**** DATA PROVIDED ****

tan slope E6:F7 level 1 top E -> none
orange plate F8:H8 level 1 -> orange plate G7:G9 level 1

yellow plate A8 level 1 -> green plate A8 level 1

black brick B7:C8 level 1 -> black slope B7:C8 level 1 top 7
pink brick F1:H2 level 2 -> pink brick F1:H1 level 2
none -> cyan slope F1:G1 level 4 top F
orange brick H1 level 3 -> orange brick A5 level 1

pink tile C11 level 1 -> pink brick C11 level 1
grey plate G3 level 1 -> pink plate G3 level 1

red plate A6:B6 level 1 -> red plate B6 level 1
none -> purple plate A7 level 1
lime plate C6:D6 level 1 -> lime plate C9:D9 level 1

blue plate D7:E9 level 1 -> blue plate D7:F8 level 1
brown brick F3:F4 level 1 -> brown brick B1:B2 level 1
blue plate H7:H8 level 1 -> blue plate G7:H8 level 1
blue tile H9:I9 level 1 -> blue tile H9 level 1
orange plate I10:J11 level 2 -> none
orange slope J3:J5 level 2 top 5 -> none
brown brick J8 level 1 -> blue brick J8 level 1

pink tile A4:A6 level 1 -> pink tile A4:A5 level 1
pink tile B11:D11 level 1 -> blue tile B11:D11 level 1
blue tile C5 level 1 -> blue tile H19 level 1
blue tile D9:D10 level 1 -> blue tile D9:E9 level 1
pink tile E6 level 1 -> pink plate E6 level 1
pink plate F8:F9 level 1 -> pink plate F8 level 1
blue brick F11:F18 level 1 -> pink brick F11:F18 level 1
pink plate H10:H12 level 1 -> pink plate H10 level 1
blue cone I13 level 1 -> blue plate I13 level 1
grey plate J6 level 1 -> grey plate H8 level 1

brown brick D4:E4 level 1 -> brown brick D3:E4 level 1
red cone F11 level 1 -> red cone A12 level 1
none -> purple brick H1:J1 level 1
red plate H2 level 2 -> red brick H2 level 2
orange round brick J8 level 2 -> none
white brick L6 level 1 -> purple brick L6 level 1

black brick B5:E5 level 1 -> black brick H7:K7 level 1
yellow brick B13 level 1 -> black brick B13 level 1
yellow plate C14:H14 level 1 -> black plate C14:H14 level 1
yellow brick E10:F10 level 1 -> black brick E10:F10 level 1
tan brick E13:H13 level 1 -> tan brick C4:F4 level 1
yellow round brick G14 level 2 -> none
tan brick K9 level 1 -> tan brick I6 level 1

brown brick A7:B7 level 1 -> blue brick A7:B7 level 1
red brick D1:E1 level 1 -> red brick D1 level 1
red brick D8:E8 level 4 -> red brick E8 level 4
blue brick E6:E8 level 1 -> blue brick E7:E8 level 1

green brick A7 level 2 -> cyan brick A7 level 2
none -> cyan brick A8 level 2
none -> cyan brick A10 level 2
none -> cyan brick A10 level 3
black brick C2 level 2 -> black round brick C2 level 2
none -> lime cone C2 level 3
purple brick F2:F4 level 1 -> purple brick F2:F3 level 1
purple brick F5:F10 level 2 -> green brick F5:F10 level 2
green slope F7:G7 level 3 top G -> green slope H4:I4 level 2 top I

****

- [WORK TO BE COMPLETED] Please restate, word for word, the lines of the entries that run from the first line through the one holding "pink tile C11", and add nothing.

- [COMPLETED TASK]
tan slope E6:F7 level 1 top E -> none
orange plate F8:H8 level 1 -> orange plate G7:G9 level 1

yellow plate A8 level 1 -> green plate A8 level 1

black brick B7:C8 level 1 -> black slope B7:C8 level 1 top 7
pink brick F1:H2 level 2 -> pink brick F1:H1 level 2
none -> cyan slope F1:G1 level 4 top F
orange brick H1 level 3 -> orange brick A5 level 1

pink tile C11 level 1 -> pink brick C11 level 1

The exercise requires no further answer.